** begin Data **
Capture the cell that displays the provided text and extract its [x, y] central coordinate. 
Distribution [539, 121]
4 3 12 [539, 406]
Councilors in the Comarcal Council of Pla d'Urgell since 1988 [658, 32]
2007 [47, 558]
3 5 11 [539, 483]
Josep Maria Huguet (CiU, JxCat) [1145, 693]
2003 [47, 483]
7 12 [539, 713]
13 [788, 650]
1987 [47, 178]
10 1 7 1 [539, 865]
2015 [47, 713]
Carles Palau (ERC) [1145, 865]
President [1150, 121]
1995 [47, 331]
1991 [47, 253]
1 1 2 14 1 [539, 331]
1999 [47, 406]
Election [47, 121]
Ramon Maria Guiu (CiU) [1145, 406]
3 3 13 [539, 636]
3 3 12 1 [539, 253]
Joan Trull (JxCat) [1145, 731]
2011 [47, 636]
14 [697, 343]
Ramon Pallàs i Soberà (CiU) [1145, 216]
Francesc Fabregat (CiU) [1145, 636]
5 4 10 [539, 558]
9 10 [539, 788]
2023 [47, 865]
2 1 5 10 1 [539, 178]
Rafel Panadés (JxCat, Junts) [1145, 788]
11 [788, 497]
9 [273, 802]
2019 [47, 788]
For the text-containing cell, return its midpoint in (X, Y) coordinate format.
** end Data **
** begin Data **
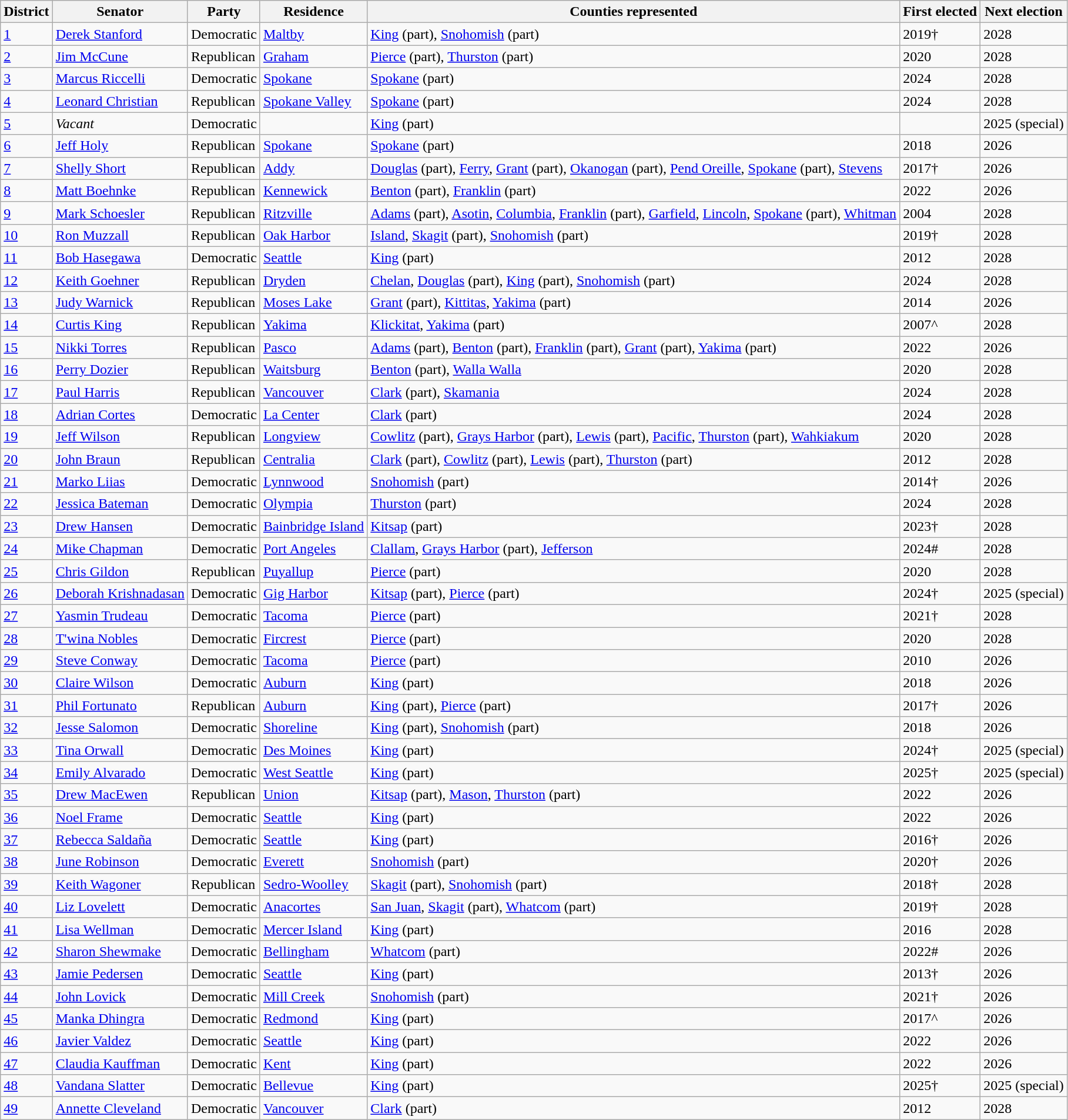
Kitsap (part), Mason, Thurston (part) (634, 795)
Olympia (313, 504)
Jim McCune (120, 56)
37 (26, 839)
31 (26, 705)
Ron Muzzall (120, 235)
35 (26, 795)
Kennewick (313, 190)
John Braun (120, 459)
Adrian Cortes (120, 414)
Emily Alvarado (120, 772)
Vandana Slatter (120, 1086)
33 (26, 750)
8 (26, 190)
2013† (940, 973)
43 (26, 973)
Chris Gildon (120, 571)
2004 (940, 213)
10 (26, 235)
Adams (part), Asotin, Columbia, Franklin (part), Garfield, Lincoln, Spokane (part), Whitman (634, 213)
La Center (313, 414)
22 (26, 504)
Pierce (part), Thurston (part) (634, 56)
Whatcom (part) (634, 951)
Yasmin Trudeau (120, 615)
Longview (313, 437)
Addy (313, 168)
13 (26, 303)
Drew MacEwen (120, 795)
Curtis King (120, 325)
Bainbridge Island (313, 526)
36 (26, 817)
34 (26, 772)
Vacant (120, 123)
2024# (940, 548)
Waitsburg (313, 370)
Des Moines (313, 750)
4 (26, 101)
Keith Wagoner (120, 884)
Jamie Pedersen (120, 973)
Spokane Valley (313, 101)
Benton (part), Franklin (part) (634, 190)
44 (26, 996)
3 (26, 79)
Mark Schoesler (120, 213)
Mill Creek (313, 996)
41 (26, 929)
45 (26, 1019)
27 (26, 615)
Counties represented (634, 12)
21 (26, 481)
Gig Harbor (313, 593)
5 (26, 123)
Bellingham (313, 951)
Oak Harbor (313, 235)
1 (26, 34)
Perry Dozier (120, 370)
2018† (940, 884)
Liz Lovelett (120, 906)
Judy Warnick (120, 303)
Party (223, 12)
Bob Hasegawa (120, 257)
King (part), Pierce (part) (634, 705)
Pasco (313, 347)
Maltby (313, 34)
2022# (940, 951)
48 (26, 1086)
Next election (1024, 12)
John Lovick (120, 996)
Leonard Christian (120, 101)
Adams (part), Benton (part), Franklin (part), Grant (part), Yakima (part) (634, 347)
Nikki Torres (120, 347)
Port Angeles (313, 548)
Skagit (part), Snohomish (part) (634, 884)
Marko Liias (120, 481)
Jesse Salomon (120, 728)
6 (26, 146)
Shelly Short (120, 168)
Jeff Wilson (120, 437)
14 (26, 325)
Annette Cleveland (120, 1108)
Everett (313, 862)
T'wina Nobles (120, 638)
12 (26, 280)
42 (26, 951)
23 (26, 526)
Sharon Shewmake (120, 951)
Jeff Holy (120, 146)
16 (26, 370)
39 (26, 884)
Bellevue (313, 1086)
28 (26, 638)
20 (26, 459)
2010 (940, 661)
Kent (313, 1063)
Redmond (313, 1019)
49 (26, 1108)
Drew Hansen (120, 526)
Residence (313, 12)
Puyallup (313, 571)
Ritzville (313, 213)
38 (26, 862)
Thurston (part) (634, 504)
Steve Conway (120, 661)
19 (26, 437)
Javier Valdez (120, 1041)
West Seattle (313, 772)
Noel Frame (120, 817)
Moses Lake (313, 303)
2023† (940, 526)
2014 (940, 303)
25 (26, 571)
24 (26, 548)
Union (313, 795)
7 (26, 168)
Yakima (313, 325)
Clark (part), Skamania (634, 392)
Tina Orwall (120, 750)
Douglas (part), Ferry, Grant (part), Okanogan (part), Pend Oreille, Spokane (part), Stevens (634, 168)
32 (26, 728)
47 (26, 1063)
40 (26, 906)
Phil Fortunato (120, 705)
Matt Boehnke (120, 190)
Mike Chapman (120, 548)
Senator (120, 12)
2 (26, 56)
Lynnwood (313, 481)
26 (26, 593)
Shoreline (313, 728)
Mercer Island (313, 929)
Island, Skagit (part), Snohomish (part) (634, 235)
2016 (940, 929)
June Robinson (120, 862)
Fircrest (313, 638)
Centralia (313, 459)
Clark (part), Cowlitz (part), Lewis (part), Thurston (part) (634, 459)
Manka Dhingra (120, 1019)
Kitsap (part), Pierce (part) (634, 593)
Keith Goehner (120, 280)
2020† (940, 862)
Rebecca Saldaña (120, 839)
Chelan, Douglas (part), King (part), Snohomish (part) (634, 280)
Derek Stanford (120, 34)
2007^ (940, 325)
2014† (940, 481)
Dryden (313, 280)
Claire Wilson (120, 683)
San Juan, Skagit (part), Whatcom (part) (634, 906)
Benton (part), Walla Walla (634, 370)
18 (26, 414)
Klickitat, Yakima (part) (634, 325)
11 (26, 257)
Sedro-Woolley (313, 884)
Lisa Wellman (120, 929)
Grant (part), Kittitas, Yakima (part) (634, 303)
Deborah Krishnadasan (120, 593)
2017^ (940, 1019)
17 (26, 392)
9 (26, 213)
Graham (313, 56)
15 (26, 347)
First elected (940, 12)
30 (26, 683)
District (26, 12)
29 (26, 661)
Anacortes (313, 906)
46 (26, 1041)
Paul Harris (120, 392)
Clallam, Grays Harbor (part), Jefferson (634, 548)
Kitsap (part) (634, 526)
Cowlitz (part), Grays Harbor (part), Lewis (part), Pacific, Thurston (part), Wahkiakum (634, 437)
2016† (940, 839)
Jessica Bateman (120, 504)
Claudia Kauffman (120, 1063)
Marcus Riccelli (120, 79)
** end Data **
Exercise brief ▸
Swap "President" for "Leader" in the records from the line holding "Capture the cell" through the line holding "2 1 5 10 1 [539, 178]", inclusive. Give only those lines again, otherwise unchanged.

Task output ▸
Capture the cell that displays the provided text and extract its [x, y] central coordinate. 
Distribution [539, 121]
4 3 12 [539, 406]
Councilors in the Comarcal Council of Pla d'Urgell since 1988 [658, 32]
2007 [47, 558]
3 5 11 [539, 483]
Josep Maria Huguet (CiU, JxCat) [1145, 693]
2003 [47, 483]
7 12 [539, 713]
13 [788, 650]
1987 [47, 178]
10 1 7 1 [539, 865]
2015 [47, 713]
Carles Palau (ERC) [1145, 865]
Leader [1150, 121]
1995 [47, 331]
1991 [47, 253]
1 1 2 14 1 [539, 331]
1999 [47, 406]
Election [47, 121]
Ramon Maria Guiu (CiU) [1145, 406]
3 3 13 [539, 636]
3 3 12 1 [539, 253]
Joan Trull (JxCat) [1145, 731]
2011 [47, 636]
14 [697, 343]
Ramon Pallàs i Soberà (CiU) [1145, 216]
Francesc Fabregat (CiU) [1145, 636]
5 4 10 [539, 558]
9 10 [539, 788]
2023 [47, 865]
2 1 5 10 1 [539, 178]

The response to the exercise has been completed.